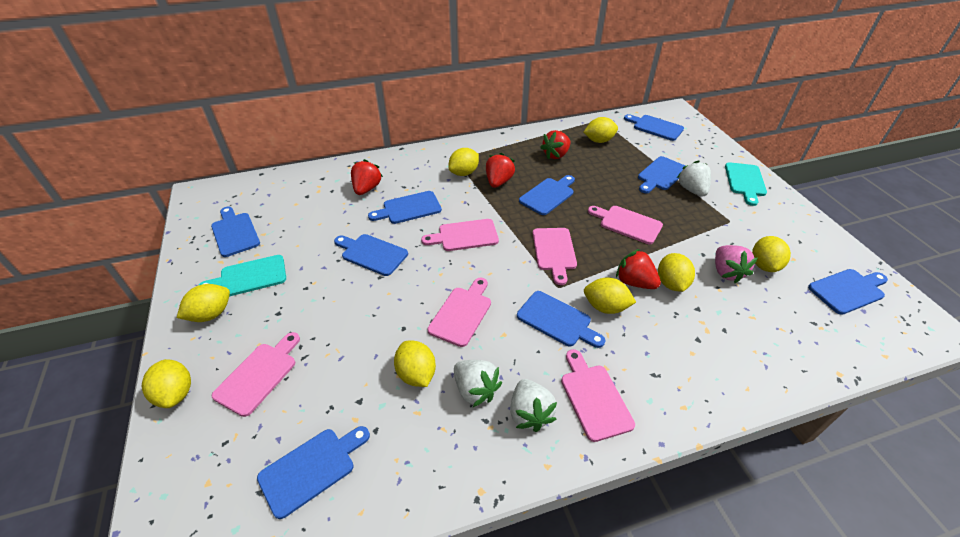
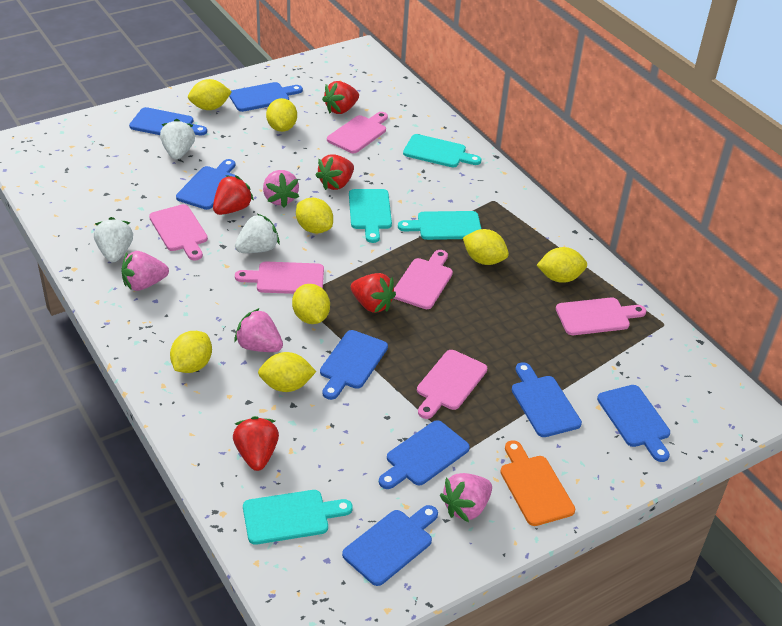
blue cutting board: 9 -> 8
orange cutting board: 0 -> 1
pink strawberry: 1 -> 4
red strawberry: 4 -> 5
turquoise cutting board: 2 -> 4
——————
- What is needed
Output the entries above exactly, without their pictures.

- Your solution
blue cutting board: 9 -> 8
orange cutting board: 0 -> 1
pink strawberry: 1 -> 4
red strawberry: 4 -> 5
turquoise cutting board: 2 -> 4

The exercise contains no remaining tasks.